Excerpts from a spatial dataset
-*-*-
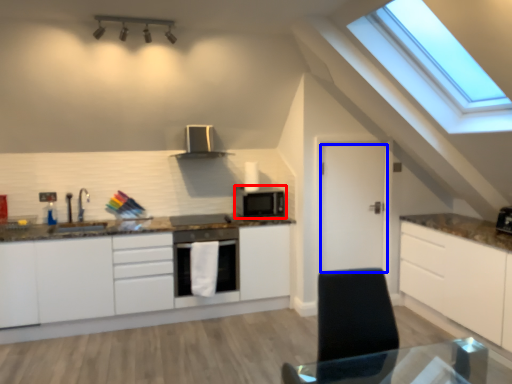
Question: Which point is closer to the camera, microwave oven (highlighted by a red box) or door (highlighted by a blue box)?

Choices:
 (A) microwave oven
 (B) door

Answer: (B)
-*-*-
PROMPT
Can you write out each of the items again with "highlighted by" replaced by "outlined by" and everything else unchanged, omitting the pictures?

THE OUTPUT
Question: Which point is closer to the camera, microwave oven (outlined by a red box) or door (outlined by a blue box)?

Choices:
 (A) microwave oven
 (B) door

Answer: (B)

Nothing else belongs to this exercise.